[Recorded data]
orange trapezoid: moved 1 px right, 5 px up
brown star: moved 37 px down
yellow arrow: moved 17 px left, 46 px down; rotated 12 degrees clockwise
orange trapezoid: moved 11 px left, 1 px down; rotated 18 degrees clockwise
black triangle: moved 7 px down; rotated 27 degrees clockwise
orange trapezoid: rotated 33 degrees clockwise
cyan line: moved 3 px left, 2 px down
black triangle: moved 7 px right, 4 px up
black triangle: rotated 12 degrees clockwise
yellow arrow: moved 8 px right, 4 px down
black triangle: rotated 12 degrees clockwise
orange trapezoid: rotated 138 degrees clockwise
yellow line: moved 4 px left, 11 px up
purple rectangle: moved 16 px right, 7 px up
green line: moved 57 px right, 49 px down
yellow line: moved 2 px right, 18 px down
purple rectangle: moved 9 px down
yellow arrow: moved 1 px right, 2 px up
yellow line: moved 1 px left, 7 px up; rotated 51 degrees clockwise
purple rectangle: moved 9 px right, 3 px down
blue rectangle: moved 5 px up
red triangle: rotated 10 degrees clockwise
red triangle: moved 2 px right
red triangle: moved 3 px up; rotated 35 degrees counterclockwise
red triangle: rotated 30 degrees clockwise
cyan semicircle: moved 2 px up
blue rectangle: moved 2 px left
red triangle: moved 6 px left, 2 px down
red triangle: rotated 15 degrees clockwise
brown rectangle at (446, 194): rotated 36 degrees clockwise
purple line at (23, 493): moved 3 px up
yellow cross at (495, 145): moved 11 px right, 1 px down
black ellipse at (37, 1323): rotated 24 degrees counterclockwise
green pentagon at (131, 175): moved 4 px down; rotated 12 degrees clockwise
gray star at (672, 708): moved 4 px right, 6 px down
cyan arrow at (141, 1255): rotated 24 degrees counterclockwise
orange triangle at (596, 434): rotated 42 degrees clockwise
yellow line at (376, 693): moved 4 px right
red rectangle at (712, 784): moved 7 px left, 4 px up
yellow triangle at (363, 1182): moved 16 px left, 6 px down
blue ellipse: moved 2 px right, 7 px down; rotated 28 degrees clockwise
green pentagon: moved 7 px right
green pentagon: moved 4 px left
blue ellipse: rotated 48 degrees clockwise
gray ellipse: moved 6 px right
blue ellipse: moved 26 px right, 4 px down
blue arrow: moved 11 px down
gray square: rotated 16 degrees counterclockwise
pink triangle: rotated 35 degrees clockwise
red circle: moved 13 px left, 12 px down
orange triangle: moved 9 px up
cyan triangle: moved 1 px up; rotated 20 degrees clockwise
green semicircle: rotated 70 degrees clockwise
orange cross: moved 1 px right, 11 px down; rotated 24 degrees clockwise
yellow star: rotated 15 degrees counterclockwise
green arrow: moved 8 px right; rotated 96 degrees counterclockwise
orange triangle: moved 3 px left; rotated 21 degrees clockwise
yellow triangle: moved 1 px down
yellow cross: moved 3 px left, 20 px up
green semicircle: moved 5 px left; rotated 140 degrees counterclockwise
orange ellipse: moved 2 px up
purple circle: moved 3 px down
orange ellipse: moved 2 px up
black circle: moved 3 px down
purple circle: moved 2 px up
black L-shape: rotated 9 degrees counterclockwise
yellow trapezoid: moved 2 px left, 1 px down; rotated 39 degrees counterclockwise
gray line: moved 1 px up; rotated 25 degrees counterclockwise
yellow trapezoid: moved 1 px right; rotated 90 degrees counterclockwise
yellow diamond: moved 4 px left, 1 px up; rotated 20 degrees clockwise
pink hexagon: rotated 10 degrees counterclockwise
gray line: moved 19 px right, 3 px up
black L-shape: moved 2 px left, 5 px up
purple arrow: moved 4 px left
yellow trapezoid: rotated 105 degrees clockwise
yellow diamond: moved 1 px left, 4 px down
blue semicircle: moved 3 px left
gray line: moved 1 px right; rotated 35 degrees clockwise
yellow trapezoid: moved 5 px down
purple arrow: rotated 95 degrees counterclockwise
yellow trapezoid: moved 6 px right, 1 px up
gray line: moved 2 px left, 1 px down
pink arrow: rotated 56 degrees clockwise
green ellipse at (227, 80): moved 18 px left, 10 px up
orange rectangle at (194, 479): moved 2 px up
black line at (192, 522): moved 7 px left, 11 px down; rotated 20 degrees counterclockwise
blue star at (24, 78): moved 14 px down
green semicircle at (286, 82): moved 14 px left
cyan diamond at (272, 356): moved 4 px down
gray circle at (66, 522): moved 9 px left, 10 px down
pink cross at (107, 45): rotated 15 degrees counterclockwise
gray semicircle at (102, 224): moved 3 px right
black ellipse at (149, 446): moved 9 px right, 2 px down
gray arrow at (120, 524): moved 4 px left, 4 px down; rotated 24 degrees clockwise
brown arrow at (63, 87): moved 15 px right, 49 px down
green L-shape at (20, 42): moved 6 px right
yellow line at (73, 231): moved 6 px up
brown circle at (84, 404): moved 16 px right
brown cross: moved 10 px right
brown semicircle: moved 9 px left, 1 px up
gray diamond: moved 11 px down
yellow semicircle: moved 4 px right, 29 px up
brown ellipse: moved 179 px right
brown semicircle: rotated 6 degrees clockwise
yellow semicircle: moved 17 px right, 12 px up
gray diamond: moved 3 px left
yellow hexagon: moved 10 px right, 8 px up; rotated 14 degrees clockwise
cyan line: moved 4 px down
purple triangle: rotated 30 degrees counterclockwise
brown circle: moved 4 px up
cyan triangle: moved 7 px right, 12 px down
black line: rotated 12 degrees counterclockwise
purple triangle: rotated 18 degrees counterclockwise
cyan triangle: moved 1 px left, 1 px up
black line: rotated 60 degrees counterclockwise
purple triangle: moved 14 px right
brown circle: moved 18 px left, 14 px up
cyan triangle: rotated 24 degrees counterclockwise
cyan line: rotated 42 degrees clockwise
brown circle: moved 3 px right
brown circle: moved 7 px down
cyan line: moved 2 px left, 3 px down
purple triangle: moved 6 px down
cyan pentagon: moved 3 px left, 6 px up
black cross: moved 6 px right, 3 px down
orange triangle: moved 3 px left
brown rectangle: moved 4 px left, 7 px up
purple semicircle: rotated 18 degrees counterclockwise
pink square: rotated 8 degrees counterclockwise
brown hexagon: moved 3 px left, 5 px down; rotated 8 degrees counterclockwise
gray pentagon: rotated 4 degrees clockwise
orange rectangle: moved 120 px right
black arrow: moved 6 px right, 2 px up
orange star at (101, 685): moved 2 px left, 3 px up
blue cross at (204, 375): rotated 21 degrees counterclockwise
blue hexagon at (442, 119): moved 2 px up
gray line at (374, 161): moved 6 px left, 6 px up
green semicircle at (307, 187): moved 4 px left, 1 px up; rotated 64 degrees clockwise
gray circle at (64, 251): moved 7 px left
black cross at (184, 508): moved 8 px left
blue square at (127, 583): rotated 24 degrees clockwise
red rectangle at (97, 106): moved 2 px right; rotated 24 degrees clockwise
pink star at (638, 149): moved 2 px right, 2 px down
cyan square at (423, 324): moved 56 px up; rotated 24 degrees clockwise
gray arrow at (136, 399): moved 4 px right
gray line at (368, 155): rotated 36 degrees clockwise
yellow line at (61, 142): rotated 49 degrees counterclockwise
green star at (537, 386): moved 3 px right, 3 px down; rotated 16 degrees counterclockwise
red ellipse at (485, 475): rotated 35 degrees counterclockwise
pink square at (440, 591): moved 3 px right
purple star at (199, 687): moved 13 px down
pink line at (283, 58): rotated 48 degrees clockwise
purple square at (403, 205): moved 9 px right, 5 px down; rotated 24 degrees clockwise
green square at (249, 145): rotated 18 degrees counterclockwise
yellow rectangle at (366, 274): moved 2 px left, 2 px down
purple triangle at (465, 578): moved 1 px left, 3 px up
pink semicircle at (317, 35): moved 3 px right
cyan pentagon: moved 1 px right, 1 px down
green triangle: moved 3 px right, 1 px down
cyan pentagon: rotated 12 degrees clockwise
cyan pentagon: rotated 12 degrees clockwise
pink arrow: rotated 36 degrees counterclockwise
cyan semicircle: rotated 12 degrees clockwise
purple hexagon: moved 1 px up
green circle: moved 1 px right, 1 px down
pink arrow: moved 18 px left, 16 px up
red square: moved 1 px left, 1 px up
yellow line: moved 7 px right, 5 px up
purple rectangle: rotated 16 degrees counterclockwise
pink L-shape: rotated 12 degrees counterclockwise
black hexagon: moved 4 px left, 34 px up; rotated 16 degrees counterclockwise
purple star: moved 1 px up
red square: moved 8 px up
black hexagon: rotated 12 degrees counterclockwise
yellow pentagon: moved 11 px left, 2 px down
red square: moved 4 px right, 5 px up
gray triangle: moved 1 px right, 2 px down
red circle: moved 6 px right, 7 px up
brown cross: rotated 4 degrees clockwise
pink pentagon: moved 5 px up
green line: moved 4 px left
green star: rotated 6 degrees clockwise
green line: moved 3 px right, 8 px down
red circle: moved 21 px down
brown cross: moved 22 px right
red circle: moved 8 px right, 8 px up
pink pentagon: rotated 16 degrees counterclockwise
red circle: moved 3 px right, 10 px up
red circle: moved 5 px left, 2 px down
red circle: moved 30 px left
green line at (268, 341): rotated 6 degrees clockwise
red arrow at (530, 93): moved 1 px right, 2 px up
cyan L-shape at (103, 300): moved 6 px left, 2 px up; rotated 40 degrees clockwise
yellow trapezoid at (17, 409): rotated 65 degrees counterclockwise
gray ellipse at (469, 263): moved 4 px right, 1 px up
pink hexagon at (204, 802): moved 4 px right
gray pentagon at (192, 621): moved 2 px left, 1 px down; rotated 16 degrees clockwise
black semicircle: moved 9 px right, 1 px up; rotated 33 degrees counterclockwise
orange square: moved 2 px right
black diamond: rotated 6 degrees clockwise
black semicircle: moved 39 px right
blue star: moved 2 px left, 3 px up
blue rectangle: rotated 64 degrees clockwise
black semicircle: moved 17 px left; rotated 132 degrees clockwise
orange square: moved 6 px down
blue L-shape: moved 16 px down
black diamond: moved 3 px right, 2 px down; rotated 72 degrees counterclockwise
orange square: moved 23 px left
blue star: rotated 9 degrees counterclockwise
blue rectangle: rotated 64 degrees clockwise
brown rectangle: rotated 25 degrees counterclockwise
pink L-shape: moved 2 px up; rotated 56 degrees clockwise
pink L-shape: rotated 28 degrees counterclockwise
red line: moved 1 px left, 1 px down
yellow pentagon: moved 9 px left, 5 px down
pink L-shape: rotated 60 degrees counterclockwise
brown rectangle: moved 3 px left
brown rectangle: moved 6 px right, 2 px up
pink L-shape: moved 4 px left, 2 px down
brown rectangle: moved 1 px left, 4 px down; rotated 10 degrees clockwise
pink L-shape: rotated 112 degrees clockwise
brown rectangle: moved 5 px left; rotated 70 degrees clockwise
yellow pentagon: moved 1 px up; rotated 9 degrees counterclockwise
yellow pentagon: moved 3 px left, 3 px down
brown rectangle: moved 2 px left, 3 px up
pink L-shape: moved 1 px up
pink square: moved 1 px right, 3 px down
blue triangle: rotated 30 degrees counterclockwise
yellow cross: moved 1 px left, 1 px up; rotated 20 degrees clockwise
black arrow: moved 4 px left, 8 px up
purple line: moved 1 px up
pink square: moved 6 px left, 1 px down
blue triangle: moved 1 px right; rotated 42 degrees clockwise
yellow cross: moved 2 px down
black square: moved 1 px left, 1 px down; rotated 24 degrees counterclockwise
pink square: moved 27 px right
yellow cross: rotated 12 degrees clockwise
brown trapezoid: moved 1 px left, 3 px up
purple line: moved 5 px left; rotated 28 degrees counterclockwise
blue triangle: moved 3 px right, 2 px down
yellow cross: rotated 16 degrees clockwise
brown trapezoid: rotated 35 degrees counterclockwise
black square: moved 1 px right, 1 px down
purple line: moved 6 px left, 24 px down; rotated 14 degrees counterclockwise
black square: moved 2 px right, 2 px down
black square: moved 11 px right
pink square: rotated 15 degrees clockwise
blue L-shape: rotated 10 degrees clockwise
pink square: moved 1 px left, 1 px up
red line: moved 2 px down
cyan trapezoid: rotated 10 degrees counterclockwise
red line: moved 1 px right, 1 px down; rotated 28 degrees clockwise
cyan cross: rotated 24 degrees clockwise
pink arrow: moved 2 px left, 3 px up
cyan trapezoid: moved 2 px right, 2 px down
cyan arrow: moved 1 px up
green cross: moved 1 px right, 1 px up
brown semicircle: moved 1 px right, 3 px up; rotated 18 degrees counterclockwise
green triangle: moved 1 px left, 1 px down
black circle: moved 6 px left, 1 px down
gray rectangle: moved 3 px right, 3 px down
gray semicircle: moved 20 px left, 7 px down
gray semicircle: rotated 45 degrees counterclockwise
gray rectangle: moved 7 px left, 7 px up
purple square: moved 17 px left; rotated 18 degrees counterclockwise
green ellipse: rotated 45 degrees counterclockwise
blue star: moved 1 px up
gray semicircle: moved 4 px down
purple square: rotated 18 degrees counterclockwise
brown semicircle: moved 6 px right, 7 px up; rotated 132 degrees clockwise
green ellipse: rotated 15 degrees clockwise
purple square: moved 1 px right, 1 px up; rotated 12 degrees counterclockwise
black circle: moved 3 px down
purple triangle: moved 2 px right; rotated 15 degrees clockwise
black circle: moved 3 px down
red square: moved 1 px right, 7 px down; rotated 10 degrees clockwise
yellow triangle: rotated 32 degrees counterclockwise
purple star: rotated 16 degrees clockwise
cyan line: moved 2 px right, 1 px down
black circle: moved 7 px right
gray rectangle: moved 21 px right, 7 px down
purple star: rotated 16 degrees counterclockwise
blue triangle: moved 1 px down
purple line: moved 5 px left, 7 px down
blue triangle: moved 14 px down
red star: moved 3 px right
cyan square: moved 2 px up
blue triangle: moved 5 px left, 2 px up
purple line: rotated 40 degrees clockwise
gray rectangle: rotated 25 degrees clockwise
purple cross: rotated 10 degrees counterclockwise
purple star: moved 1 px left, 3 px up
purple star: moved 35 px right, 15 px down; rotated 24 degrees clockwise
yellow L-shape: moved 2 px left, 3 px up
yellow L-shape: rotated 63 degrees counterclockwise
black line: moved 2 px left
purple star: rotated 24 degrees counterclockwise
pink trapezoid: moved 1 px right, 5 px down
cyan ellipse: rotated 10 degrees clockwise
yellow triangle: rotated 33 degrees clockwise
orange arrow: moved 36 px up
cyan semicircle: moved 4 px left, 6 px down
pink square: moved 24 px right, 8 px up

### Task to carry out
Rewrite the records from the start up to and including the line containing "orange trapezoid: moved 11", switching "yellow arrow" to "green arrow" and leaving everything else unchanged.

### Problem solution
orange trapezoid: moved 1 px right, 5 px up
brown star: moved 37 px down
green arrow: moved 17 px left, 46 px down; rotated 12 degrees clockwise
orange trapezoid: moved 11 px left, 1 px down; rotated 18 degrees clockwise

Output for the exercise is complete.